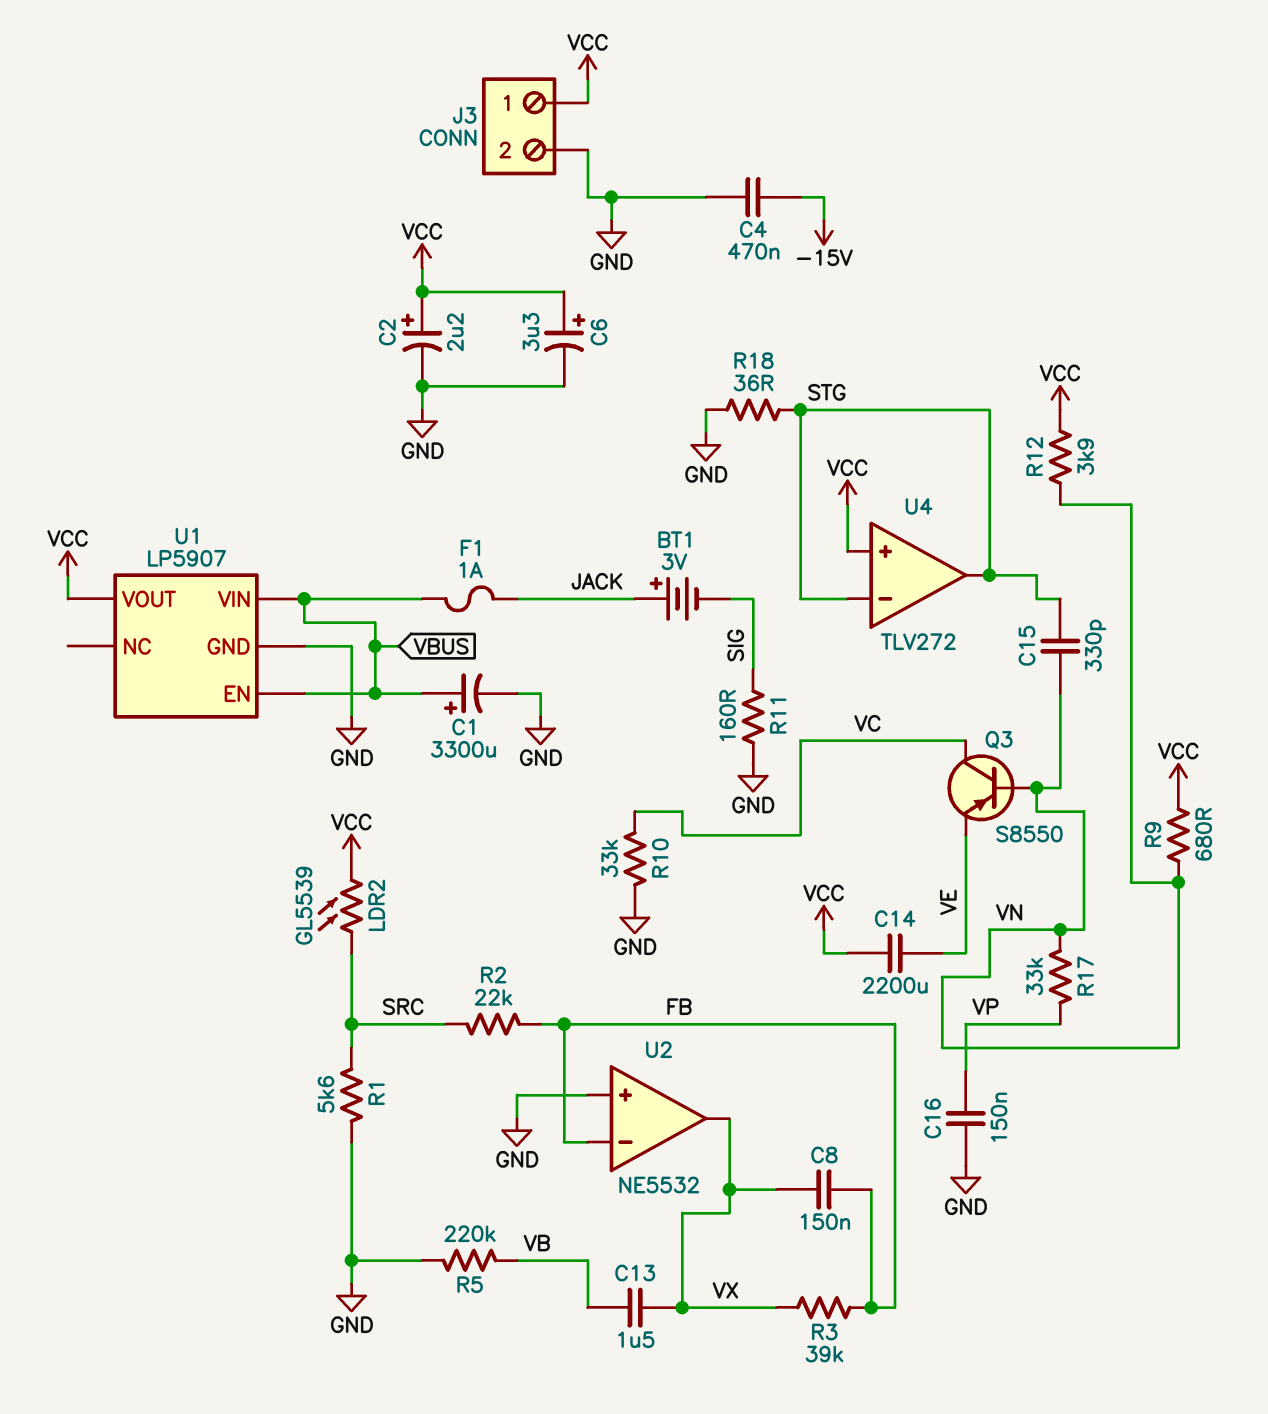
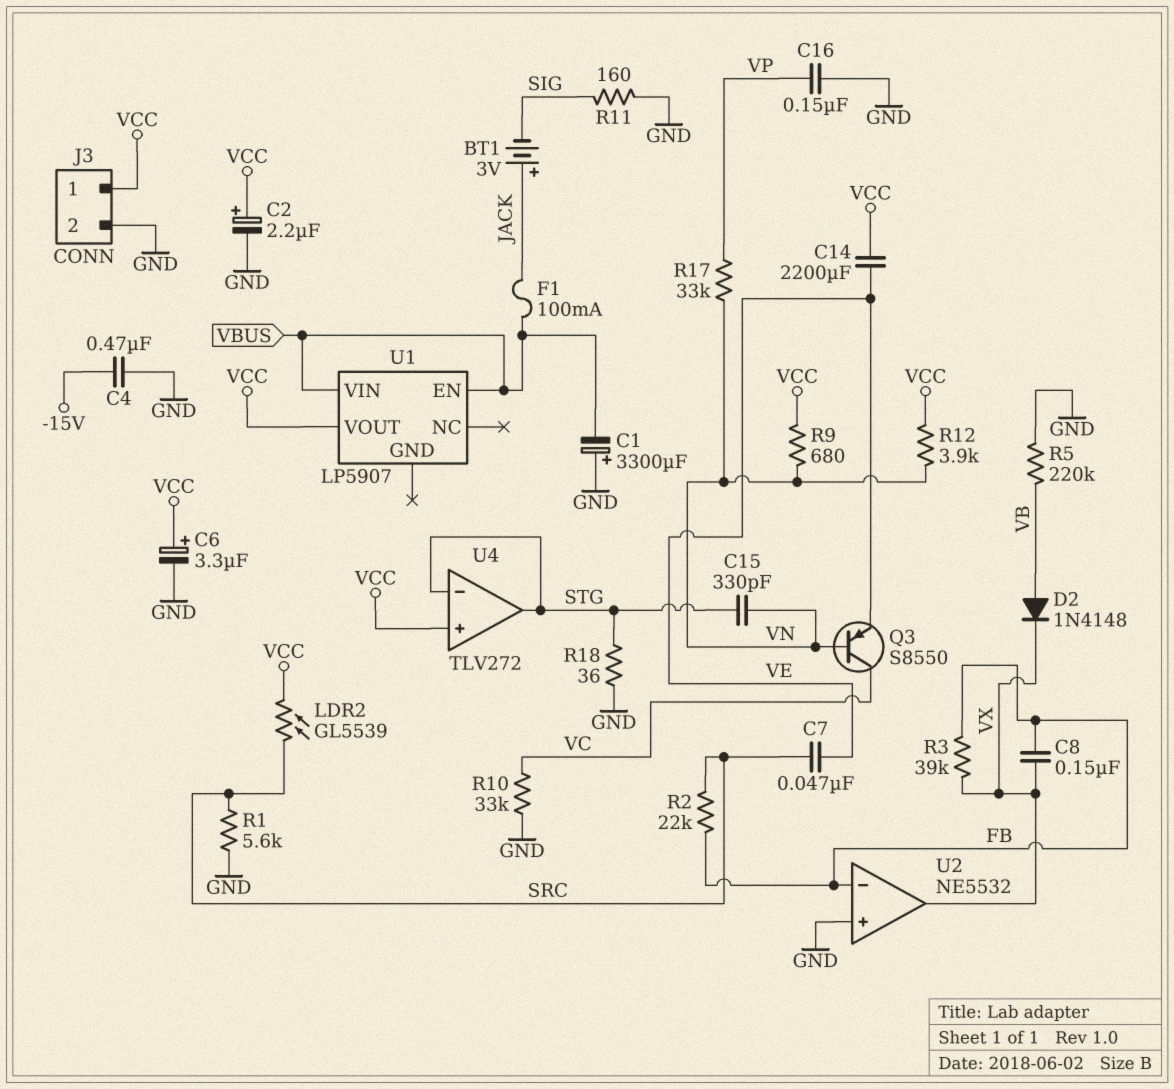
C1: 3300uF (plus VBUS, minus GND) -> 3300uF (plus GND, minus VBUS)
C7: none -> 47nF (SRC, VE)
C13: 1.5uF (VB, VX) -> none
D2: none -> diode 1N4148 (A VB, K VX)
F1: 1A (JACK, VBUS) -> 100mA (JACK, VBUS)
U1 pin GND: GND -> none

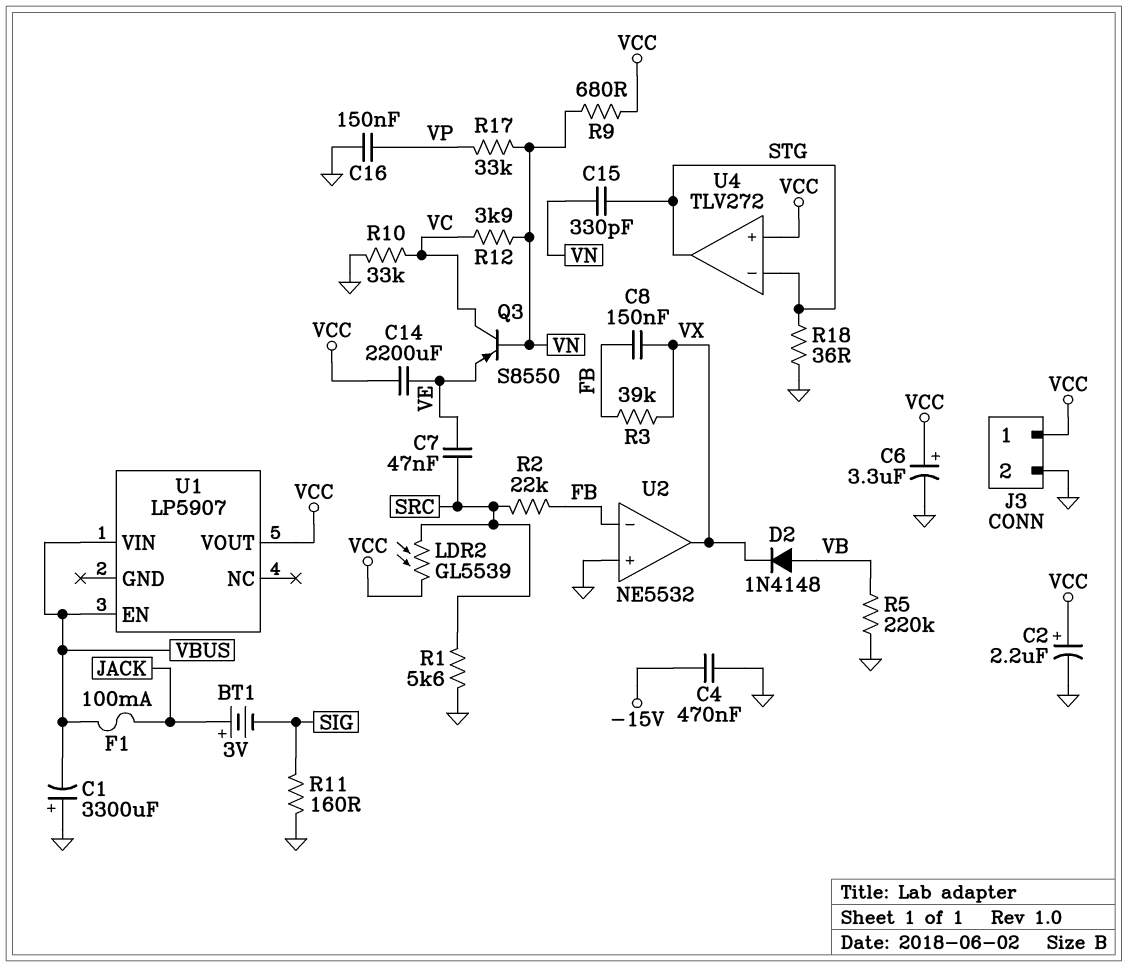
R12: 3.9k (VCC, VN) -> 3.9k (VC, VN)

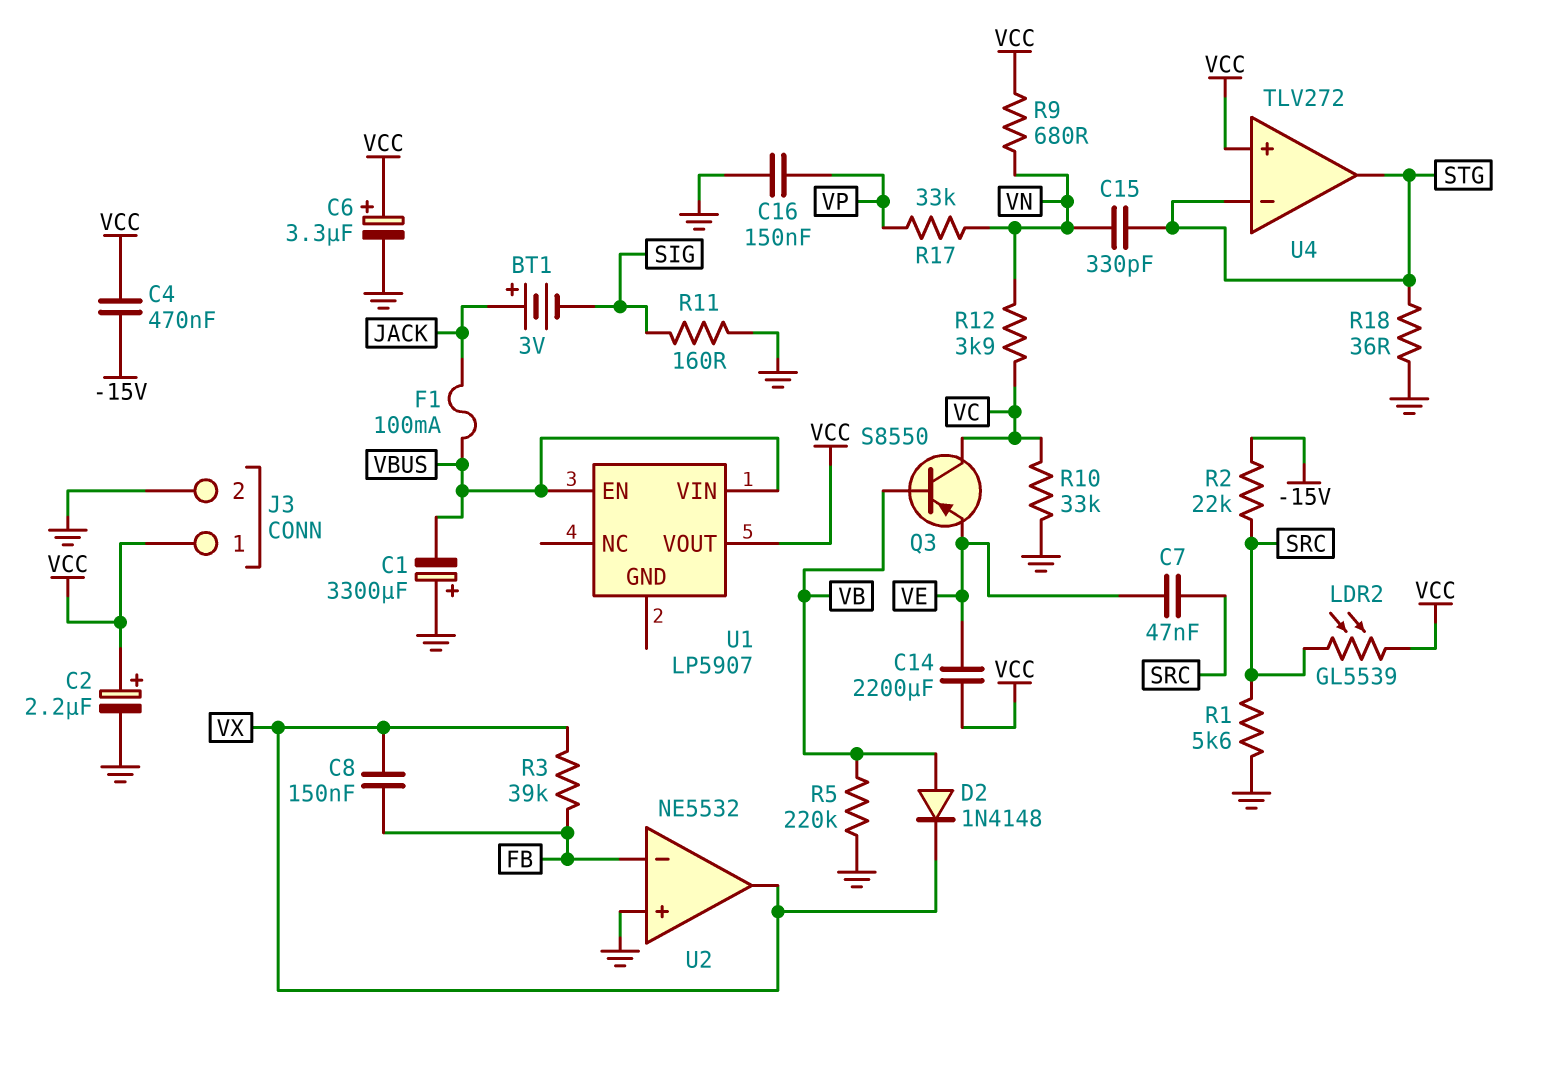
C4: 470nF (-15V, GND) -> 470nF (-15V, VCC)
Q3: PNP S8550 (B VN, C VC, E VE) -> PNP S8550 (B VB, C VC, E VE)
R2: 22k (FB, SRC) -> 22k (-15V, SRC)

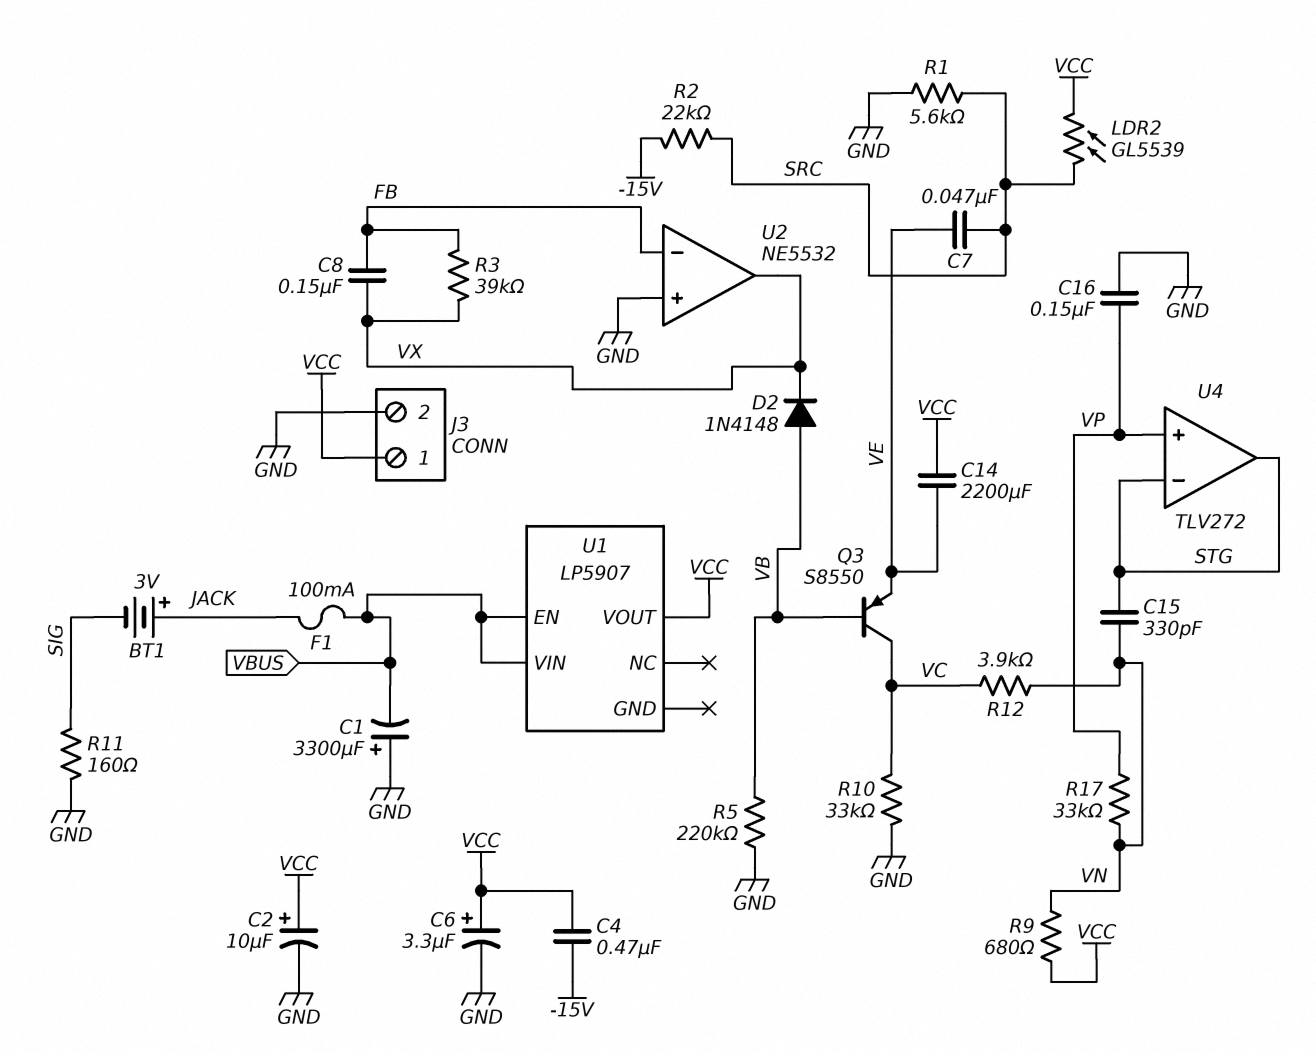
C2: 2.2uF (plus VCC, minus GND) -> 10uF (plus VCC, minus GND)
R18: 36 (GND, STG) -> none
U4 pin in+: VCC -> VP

+ + +

• What to work on:
Your job is to restate, word for word, only the lines from the one holding "R12: 3.9k (VCC, VN) -> 3.9k (VC, VN)" through the end of the material; pictures stay out.

• The answer:
R12: 3.9k (VCC, VN) -> 3.9k (VC, VN)

C4: 470nF (-15V, GND) -> 470nF (-15V, VCC)
Q3: PNP S8550 (B VN, C VC, E VE) -> PNP S8550 (B VB, C VC, E VE)
R2: 22k (FB, SRC) -> 22k (-15V, SRC)

C2: 2.2uF (plus VCC, minus GND) -> 10uF (plus VCC, minus GND)
R18: 36 (GND, STG) -> none
U4 pin in+: VCC -> VP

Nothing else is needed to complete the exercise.